Exercise aim: A copy is needed of each line in the records that has the word "SONAR".

===== Exercise data

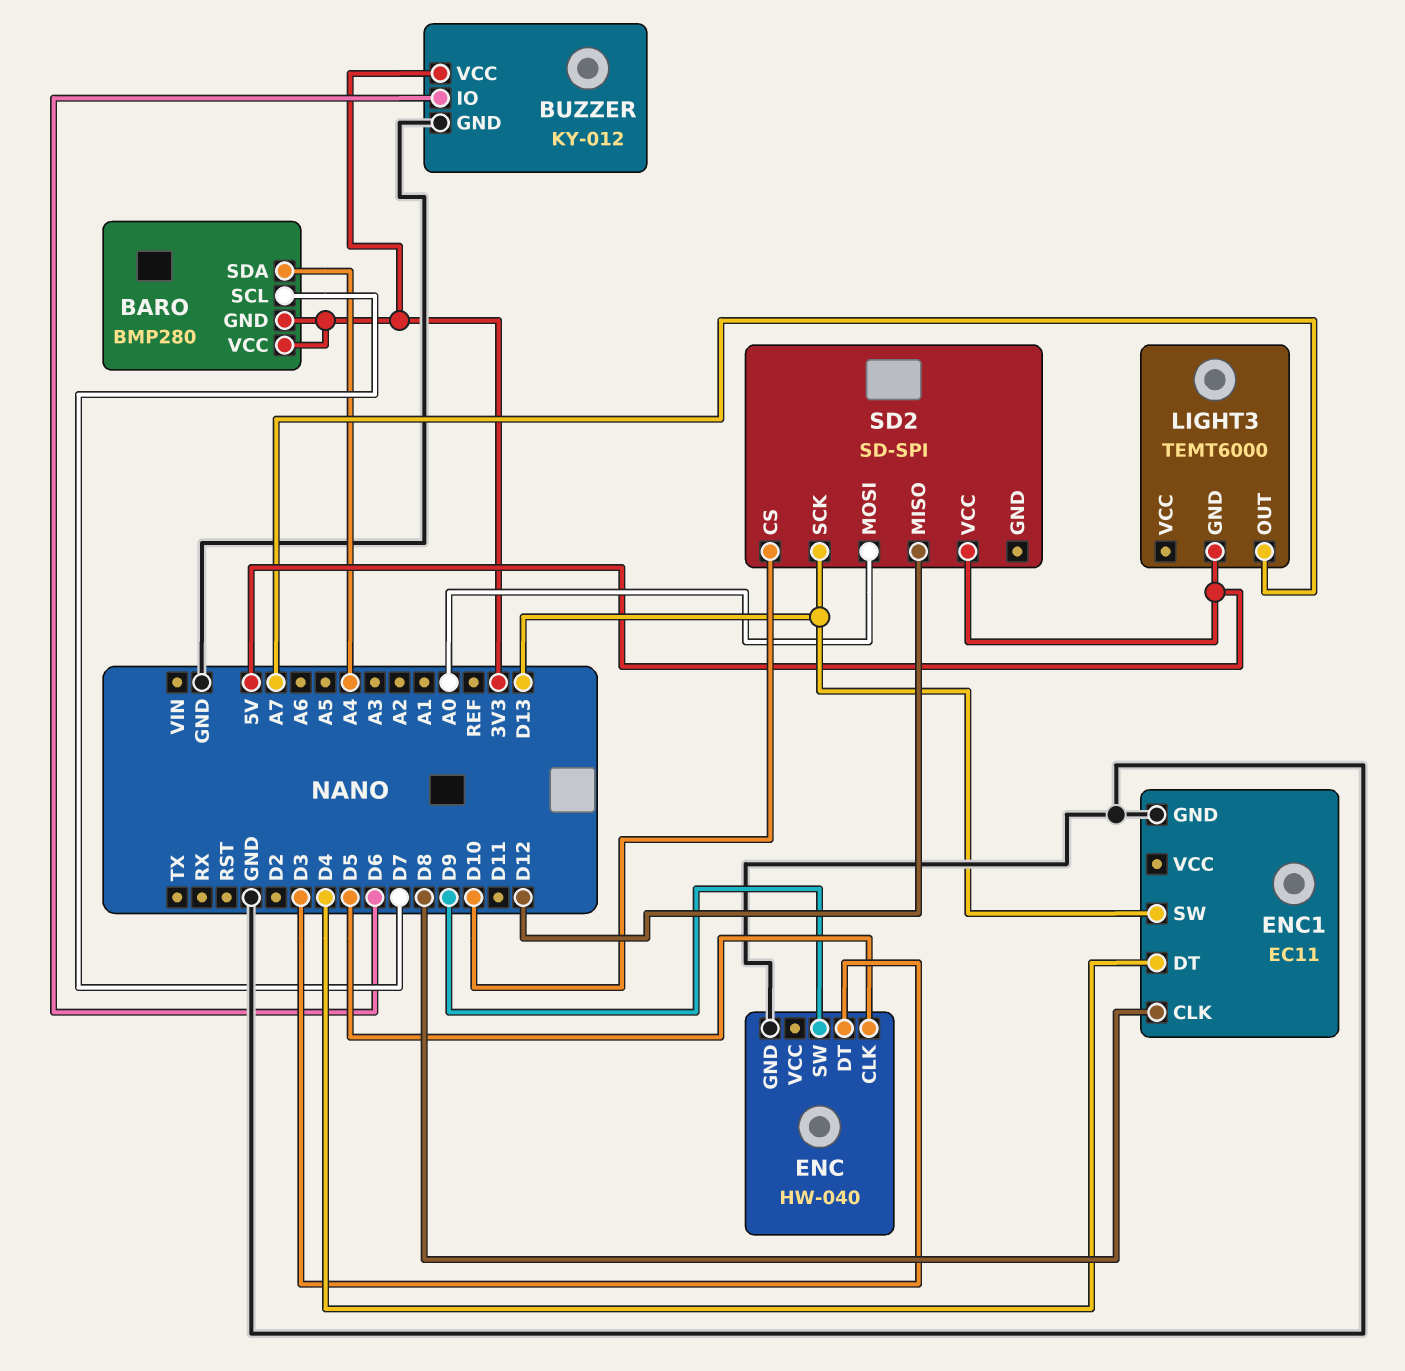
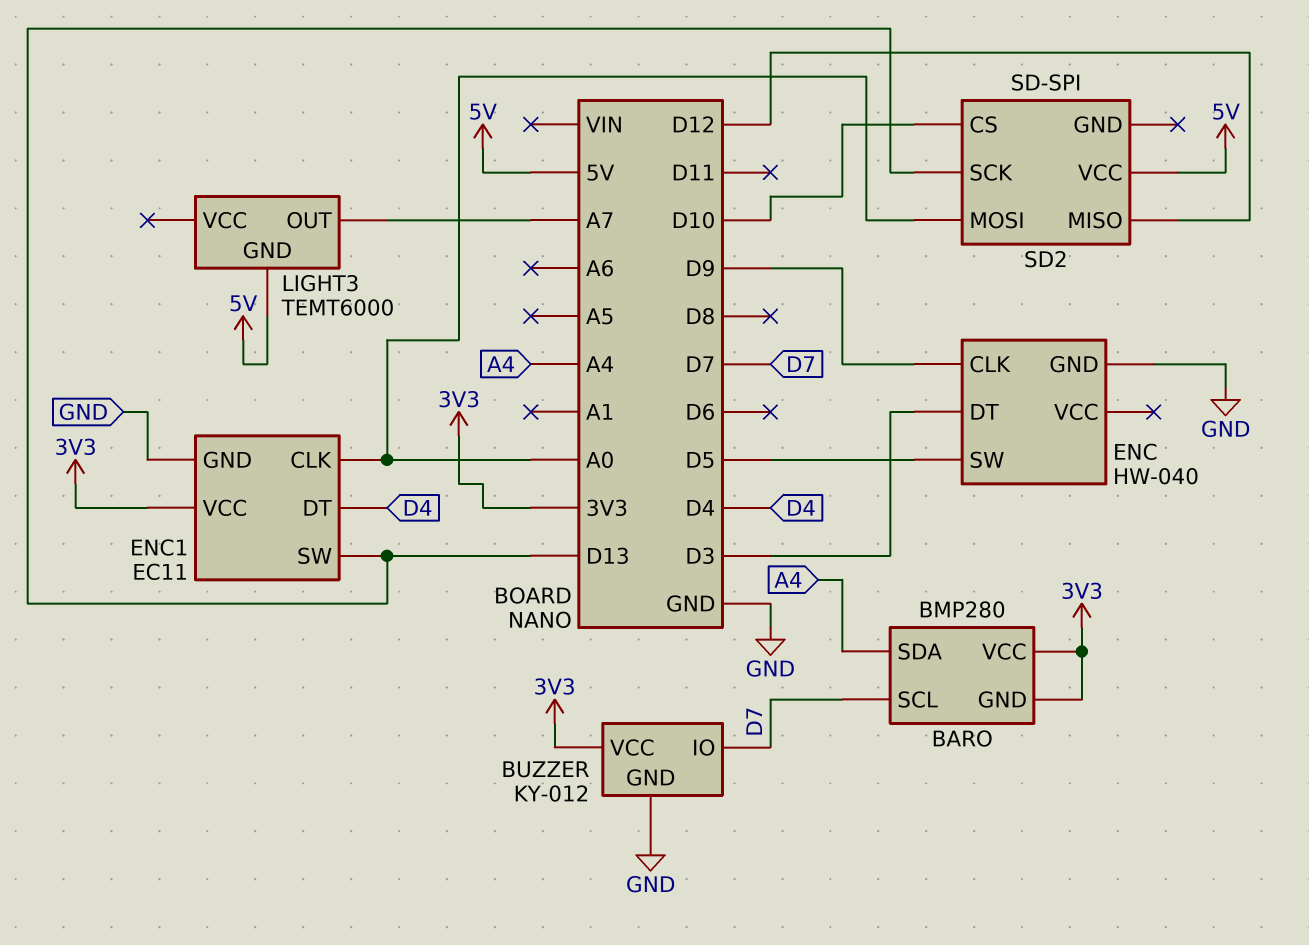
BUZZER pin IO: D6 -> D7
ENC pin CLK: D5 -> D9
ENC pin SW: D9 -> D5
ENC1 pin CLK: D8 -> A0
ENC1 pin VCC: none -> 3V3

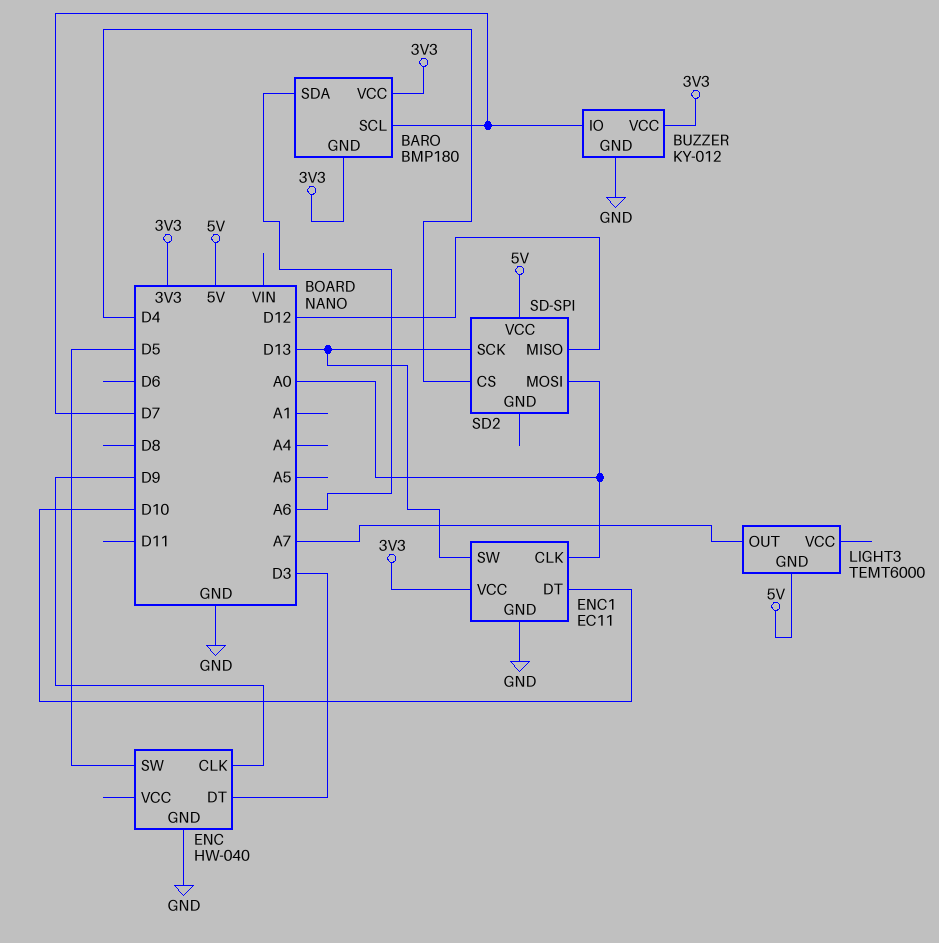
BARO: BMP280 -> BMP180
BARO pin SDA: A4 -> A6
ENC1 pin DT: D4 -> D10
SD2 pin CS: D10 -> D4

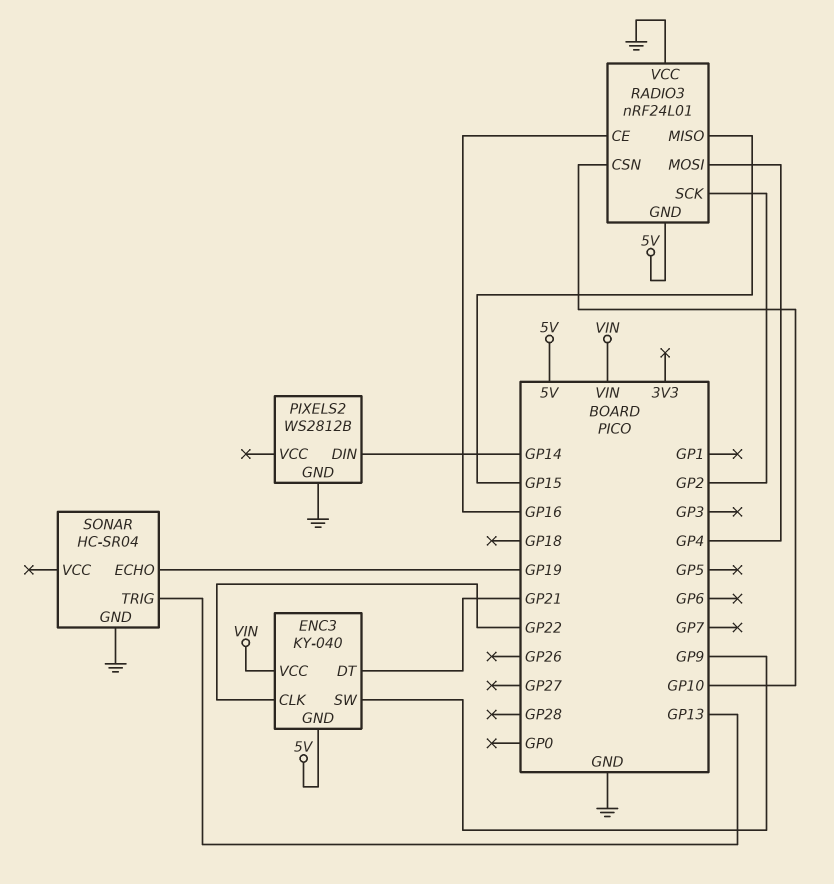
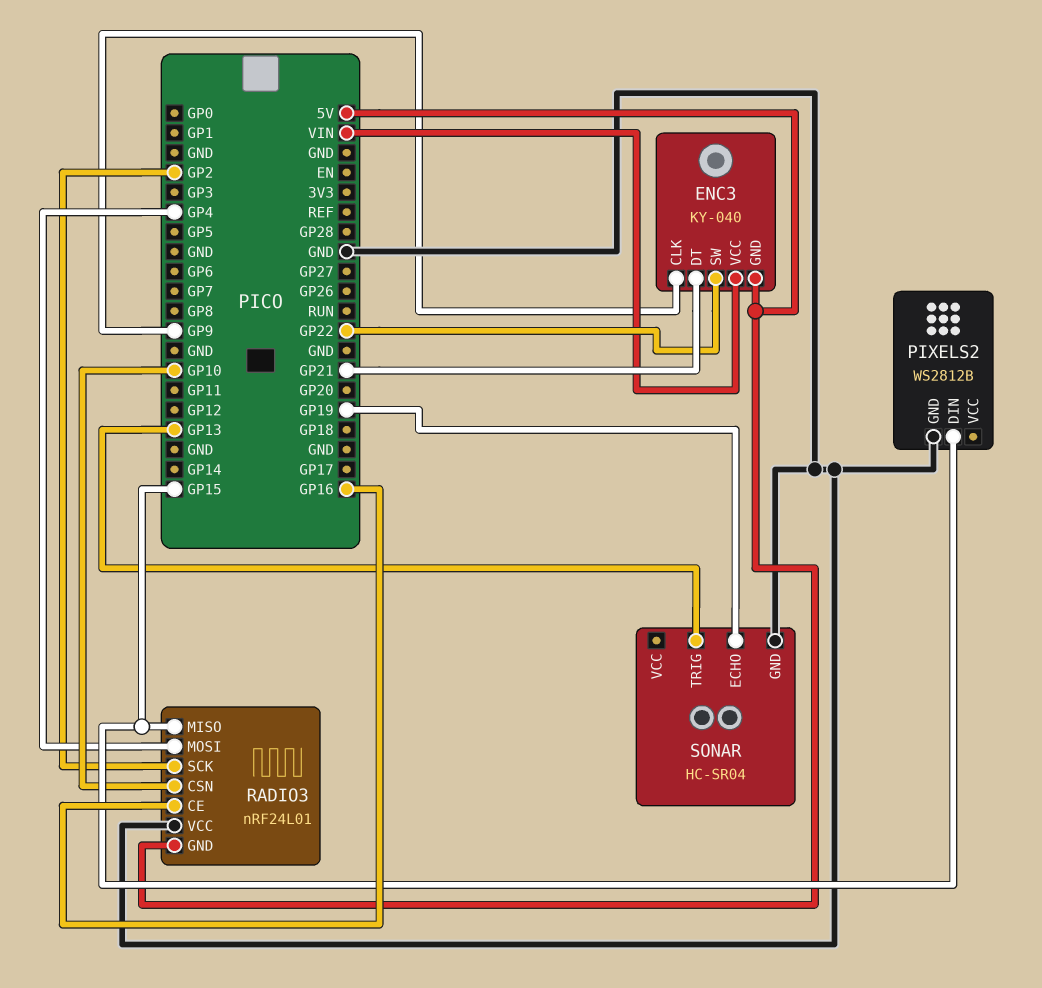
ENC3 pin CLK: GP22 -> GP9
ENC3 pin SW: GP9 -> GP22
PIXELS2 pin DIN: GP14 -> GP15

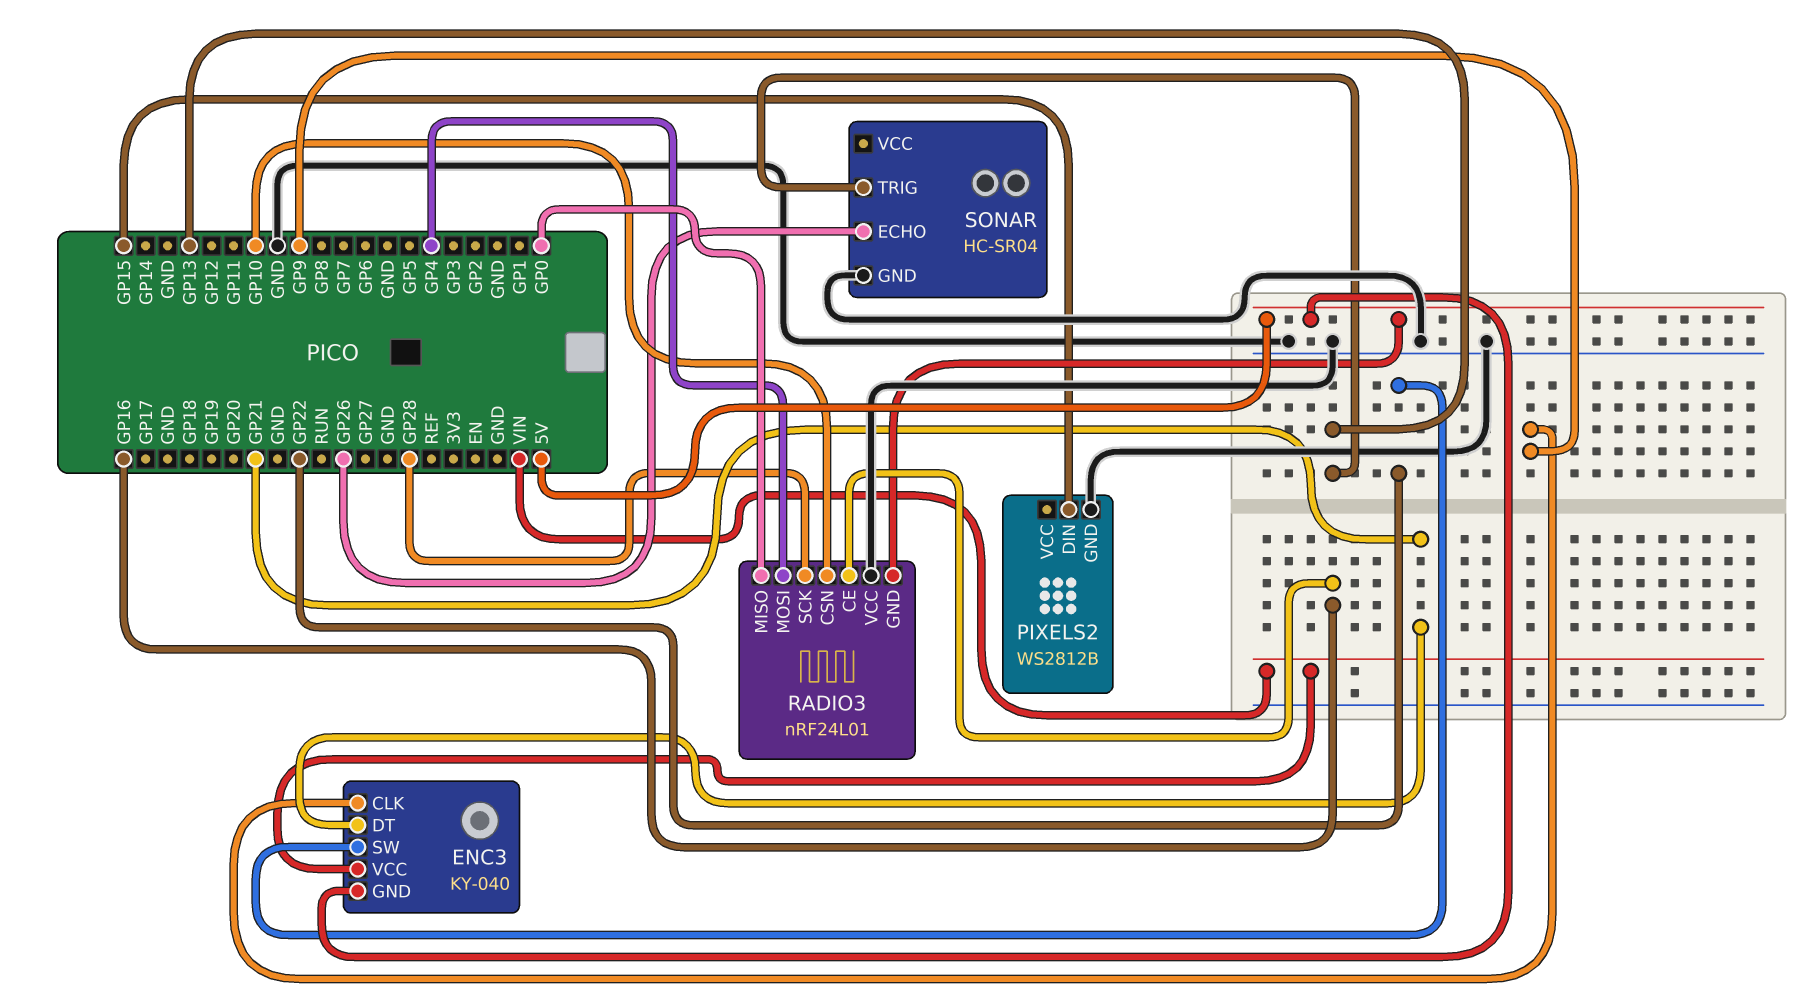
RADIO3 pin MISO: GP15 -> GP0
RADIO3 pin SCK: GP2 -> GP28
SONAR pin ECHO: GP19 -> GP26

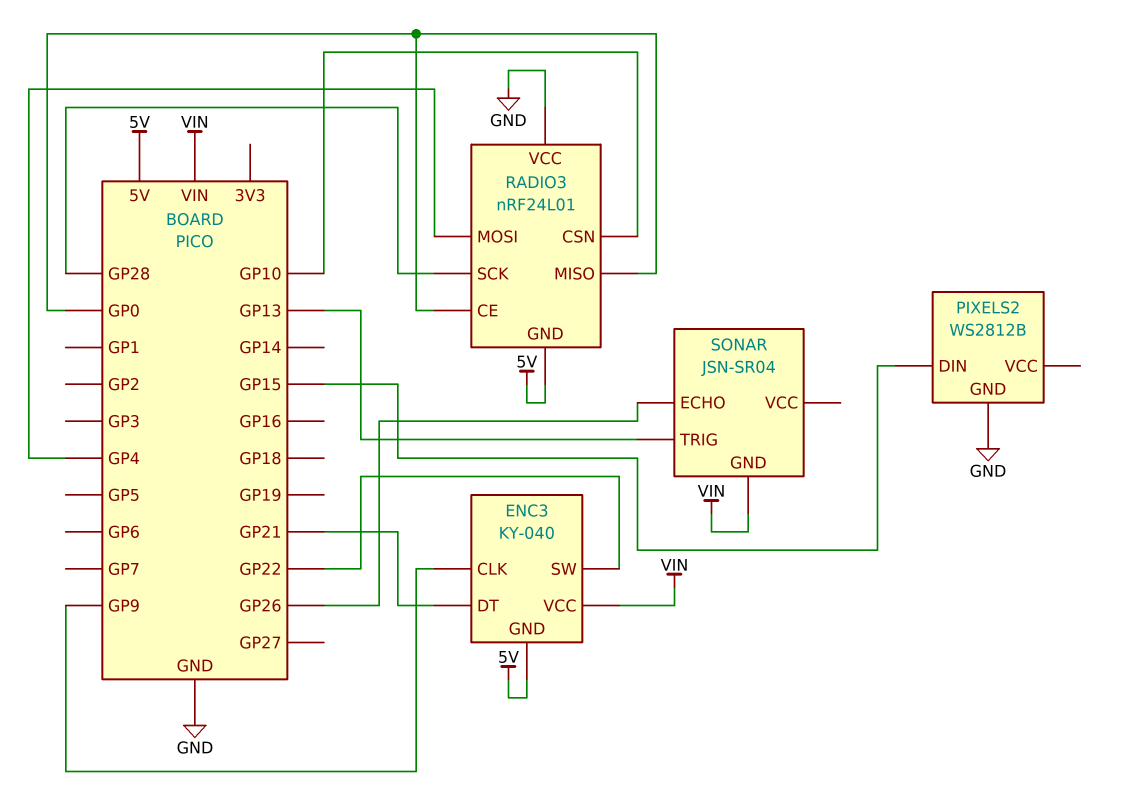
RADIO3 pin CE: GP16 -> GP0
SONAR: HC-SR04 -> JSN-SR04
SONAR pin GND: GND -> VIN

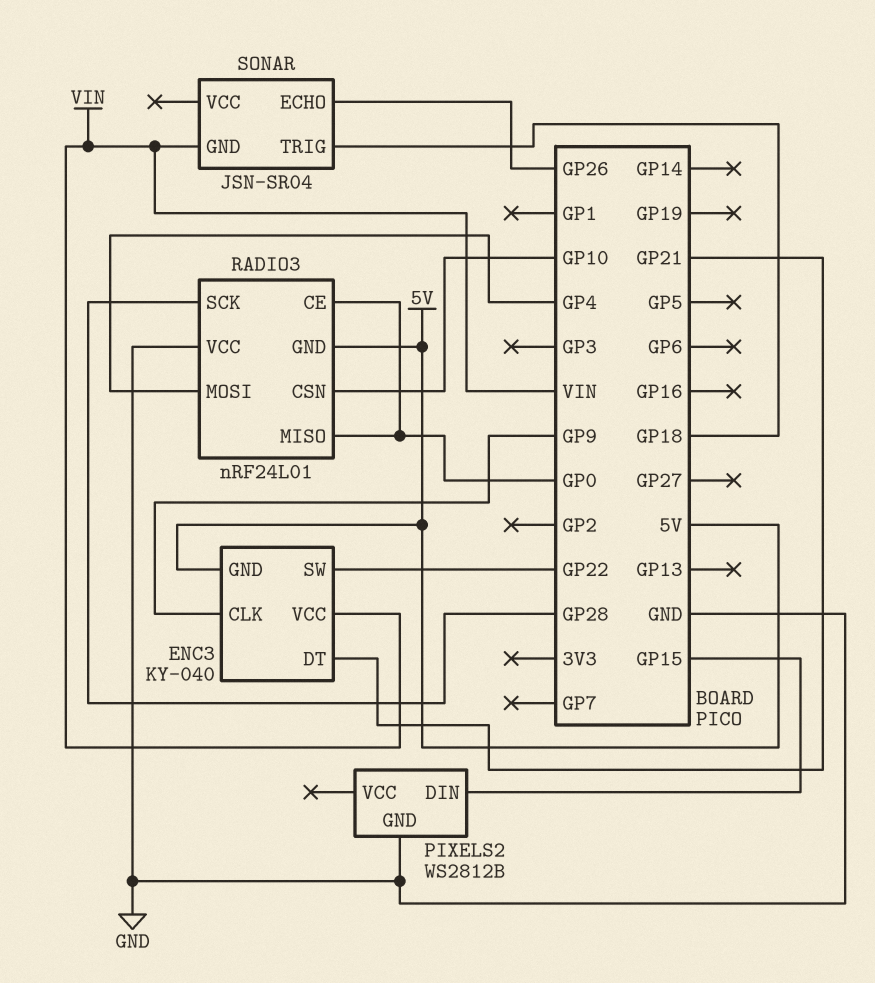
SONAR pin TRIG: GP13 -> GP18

==========

Task response:
SONAR pin ECHO: GP19 -> GP26
SONAR: HC-SR04 -> JSN-SR04
SONAR pin GND: GND -> VIN
SONAR pin TRIG: GP13 -> GP18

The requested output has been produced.